_Work required:_ Below are entries. Copy exactly the lines running from the line that holds "none -> white slope E1:F1 level 1 top F" to the line that holds "none -> lime round brick G4 level 2", with both ends included.

_Stored data:_
────────

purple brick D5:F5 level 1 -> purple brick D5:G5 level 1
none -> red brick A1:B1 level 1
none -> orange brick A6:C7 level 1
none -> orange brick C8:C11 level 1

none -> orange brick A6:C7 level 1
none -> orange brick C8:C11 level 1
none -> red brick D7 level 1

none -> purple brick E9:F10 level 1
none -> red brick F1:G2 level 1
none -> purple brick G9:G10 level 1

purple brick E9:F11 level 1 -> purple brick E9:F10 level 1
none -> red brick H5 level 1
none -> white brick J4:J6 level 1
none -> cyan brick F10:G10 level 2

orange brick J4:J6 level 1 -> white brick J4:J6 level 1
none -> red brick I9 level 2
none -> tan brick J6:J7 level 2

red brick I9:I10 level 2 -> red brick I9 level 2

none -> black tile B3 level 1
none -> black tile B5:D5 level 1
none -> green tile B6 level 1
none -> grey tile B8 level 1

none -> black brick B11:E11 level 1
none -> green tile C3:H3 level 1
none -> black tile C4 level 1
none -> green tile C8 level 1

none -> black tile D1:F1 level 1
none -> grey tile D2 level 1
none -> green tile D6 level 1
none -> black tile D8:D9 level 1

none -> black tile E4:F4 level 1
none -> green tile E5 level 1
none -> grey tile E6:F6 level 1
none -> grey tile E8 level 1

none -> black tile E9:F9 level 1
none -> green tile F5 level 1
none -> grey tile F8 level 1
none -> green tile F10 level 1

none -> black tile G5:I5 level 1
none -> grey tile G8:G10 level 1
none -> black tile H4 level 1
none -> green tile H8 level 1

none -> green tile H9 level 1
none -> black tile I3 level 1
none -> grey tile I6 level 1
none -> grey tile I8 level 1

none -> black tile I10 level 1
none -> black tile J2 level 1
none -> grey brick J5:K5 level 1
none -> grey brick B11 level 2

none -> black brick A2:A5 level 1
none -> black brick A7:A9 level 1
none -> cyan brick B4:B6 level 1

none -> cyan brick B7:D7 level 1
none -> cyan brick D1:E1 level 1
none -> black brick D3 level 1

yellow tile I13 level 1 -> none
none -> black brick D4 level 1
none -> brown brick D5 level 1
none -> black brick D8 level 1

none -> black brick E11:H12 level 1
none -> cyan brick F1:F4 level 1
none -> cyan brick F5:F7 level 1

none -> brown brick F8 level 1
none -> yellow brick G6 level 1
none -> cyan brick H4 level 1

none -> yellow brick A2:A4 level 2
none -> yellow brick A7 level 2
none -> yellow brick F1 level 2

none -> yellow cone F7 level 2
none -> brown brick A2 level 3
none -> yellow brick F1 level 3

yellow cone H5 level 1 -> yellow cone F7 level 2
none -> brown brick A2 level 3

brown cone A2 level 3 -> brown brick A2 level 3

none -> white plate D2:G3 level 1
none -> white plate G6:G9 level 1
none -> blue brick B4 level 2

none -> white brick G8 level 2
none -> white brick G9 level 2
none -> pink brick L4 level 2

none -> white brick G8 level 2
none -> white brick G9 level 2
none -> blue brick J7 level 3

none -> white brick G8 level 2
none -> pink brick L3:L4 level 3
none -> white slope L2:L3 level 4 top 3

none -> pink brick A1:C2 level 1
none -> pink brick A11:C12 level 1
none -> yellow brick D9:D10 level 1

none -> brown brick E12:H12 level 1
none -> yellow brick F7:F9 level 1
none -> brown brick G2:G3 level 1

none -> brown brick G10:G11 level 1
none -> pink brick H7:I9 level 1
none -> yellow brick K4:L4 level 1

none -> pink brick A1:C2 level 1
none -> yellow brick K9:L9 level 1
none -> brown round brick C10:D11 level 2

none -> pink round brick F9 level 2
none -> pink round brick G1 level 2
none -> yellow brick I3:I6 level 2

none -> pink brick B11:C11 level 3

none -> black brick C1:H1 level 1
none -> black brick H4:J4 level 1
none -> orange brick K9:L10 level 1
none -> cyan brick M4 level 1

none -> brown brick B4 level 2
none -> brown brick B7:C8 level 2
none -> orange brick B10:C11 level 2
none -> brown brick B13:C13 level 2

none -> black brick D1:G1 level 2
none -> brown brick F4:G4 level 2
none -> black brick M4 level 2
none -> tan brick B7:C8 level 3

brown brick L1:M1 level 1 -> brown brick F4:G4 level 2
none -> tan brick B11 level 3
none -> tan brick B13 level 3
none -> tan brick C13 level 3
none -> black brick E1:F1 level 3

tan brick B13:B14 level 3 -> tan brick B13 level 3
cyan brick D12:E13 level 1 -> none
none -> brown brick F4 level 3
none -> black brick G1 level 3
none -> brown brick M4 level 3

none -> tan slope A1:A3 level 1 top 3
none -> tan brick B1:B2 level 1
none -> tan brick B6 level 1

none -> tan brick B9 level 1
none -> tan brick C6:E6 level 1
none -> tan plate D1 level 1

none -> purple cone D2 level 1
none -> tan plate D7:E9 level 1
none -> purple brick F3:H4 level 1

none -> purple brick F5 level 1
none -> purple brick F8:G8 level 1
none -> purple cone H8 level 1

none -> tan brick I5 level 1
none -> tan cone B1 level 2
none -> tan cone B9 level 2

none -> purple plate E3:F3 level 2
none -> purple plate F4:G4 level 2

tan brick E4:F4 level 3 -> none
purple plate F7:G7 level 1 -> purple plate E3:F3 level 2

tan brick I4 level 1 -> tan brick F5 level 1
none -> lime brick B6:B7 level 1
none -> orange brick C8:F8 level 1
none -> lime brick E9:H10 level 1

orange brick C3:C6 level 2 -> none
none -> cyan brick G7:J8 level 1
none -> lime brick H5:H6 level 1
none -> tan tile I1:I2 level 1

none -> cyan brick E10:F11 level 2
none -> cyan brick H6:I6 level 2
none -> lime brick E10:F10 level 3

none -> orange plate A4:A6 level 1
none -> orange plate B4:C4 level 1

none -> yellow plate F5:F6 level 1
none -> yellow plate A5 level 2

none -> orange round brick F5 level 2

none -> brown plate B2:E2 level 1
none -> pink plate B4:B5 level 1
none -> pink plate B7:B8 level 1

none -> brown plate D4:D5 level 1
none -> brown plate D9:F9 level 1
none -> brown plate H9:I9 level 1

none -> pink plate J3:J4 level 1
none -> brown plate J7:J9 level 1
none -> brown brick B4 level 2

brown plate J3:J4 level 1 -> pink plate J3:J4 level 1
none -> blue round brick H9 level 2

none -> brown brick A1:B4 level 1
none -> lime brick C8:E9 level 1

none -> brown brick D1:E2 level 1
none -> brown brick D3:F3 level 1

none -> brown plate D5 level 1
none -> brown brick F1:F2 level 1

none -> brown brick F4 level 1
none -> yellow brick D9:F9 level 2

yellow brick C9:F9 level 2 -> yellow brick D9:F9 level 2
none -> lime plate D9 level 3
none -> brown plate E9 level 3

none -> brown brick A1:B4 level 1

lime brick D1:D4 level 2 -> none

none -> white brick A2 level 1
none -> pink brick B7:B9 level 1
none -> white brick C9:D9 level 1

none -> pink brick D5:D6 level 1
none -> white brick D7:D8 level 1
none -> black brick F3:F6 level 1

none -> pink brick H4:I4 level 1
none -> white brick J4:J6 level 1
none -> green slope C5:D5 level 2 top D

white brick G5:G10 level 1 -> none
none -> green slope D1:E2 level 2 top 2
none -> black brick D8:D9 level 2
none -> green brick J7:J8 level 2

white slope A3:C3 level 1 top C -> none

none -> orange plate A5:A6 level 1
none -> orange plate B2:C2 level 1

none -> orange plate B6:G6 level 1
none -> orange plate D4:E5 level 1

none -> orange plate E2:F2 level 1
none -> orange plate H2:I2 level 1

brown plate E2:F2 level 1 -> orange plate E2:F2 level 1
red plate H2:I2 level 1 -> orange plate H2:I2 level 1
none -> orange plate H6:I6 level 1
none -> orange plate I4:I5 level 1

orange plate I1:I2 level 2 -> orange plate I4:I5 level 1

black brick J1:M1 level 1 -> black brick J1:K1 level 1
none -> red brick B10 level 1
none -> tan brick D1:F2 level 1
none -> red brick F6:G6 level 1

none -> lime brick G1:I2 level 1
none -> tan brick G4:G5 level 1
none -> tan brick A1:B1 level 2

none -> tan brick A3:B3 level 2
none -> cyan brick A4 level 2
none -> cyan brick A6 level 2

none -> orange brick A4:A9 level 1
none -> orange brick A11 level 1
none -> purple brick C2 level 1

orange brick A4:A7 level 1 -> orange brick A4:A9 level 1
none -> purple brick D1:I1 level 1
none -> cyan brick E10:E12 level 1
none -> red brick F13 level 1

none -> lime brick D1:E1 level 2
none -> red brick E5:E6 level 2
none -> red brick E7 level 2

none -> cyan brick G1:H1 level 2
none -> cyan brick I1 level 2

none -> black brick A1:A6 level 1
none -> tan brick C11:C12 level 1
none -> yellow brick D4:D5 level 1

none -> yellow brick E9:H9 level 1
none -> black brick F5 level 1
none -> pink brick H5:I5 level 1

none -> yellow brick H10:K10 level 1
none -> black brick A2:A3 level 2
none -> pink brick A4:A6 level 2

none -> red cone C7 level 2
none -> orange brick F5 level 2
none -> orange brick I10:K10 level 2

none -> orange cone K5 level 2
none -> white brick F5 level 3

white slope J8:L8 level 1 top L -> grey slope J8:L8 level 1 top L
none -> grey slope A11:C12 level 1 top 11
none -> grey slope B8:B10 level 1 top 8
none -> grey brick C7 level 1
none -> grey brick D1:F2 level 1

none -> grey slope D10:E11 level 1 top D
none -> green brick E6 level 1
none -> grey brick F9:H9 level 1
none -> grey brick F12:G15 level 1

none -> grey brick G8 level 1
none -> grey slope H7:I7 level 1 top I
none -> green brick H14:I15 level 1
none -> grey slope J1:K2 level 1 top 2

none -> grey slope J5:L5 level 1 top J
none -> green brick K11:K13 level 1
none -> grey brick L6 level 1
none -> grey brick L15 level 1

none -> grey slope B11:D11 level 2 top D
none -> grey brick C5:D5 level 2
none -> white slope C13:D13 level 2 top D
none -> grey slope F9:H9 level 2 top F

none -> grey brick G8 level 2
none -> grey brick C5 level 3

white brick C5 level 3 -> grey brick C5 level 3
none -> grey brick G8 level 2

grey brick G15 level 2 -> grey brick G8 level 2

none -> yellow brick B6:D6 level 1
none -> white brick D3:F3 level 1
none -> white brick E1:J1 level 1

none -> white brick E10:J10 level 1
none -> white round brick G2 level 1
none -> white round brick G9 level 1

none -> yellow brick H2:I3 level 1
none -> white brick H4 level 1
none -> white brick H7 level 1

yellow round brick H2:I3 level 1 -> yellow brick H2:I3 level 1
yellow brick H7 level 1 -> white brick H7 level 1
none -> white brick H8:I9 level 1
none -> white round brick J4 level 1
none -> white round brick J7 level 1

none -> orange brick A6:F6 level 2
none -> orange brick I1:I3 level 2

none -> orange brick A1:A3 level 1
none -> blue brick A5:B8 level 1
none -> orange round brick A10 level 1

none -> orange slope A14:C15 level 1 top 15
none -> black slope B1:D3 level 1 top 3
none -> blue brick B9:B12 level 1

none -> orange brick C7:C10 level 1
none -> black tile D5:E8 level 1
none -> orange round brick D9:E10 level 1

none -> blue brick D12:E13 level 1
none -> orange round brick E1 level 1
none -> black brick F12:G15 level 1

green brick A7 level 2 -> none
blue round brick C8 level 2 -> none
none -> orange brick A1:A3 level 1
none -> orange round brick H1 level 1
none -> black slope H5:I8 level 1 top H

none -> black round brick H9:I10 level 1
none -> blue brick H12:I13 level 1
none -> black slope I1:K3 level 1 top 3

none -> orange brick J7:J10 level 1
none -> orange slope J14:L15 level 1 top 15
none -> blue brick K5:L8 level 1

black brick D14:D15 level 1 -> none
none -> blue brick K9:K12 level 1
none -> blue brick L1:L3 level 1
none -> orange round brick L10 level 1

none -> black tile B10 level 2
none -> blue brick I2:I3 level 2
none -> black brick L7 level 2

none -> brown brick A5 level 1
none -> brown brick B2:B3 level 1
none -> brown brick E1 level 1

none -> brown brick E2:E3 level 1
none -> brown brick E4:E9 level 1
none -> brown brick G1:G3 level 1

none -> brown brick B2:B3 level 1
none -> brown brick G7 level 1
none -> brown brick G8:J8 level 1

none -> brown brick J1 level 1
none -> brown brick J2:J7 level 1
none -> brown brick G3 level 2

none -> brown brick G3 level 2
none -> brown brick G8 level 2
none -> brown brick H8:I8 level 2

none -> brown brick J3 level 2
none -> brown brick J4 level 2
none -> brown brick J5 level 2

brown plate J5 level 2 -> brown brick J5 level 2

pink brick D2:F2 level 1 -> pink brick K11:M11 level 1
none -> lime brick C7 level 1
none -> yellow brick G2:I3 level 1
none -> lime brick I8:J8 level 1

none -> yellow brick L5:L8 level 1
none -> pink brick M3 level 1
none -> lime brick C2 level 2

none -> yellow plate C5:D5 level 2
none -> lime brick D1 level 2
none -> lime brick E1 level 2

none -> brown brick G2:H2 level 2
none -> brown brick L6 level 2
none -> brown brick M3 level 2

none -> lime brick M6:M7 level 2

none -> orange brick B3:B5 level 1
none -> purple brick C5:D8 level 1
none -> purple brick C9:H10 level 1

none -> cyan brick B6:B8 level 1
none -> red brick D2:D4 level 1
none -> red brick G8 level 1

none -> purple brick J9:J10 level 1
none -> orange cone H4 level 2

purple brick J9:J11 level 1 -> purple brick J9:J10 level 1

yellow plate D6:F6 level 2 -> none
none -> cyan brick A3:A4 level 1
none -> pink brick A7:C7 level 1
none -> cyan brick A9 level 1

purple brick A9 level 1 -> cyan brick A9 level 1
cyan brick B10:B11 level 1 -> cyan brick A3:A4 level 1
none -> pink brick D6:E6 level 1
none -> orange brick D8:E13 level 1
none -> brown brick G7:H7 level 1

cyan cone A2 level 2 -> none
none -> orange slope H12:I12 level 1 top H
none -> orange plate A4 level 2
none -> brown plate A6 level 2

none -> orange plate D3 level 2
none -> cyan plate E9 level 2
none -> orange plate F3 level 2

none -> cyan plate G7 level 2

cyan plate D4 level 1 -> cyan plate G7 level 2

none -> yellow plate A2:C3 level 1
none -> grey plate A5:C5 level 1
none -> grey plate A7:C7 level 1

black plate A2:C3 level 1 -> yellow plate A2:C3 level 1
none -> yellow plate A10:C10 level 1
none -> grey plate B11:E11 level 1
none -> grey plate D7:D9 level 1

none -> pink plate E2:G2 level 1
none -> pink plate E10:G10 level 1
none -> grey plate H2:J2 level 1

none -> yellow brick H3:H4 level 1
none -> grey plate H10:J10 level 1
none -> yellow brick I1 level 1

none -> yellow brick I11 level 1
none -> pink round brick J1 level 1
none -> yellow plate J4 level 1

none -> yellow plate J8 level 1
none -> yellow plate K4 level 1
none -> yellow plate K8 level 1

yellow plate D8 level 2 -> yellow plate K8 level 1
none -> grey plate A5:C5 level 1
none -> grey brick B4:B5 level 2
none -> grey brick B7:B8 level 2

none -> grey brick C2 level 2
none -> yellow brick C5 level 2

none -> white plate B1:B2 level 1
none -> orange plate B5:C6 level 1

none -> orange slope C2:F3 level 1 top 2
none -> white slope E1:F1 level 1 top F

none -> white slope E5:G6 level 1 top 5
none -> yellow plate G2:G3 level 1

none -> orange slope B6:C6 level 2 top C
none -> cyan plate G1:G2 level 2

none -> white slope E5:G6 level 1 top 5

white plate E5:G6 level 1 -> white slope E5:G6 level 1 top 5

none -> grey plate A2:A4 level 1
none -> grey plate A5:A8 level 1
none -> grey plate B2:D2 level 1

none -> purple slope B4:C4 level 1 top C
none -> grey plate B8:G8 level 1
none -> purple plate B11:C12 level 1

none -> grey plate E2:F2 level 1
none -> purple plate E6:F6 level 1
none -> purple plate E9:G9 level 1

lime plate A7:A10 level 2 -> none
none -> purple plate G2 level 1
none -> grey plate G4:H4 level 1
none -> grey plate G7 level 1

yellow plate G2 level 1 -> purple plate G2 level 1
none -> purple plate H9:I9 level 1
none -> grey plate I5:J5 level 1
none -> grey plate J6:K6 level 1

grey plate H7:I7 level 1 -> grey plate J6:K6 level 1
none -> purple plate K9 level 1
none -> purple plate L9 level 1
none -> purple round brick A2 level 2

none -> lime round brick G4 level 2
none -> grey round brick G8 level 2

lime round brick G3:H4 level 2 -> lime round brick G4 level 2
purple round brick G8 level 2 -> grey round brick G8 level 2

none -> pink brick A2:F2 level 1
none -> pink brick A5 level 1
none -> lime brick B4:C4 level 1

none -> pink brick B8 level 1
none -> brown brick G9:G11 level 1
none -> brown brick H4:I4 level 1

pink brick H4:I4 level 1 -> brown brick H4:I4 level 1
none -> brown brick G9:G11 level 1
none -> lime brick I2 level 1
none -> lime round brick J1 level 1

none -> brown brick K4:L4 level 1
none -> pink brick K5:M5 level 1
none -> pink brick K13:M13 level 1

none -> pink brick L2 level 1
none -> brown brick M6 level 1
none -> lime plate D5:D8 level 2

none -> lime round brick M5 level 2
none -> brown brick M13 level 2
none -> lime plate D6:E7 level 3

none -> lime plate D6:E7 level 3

────────

_Result for this task:_
none -> white slope E1:F1 level 1 top F

none -> white slope E5:G6 level 1 top 5
none -> yellow plate G2:G3 level 1

none -> orange slope B6:C6 level 2 top C
none -> cyan plate G1:G2 level 2

none -> white slope E5:G6 level 1 top 5

white plate E5:G6 level 1 -> white slope E5:G6 level 1 top 5

none -> grey plate A2:A4 level 1
none -> grey plate A5:A8 level 1
none -> grey plate B2:D2 level 1

none -> purple slope B4:C4 level 1 top C
none -> grey plate B8:G8 level 1
none -> purple plate B11:C12 level 1

none -> grey plate E2:F2 level 1
none -> purple plate E6:F6 level 1
none -> purple plate E9:G9 level 1

lime plate A7:A10 level 2 -> none
none -> purple plate G2 level 1
none -> grey plate G4:H4 level 1
none -> grey plate G7 level 1

yellow plate G2 level 1 -> purple plate G2 level 1
none -> purple plate H9:I9 level 1
none -> grey plate I5:J5 level 1
none -> grey plate J6:K6 level 1

grey plate H7:I7 level 1 -> grey plate J6:K6 level 1
none -> purple plate K9 level 1
none -> purple plate L9 level 1
none -> purple round brick A2 level 2

none -> lime round brick G4 level 2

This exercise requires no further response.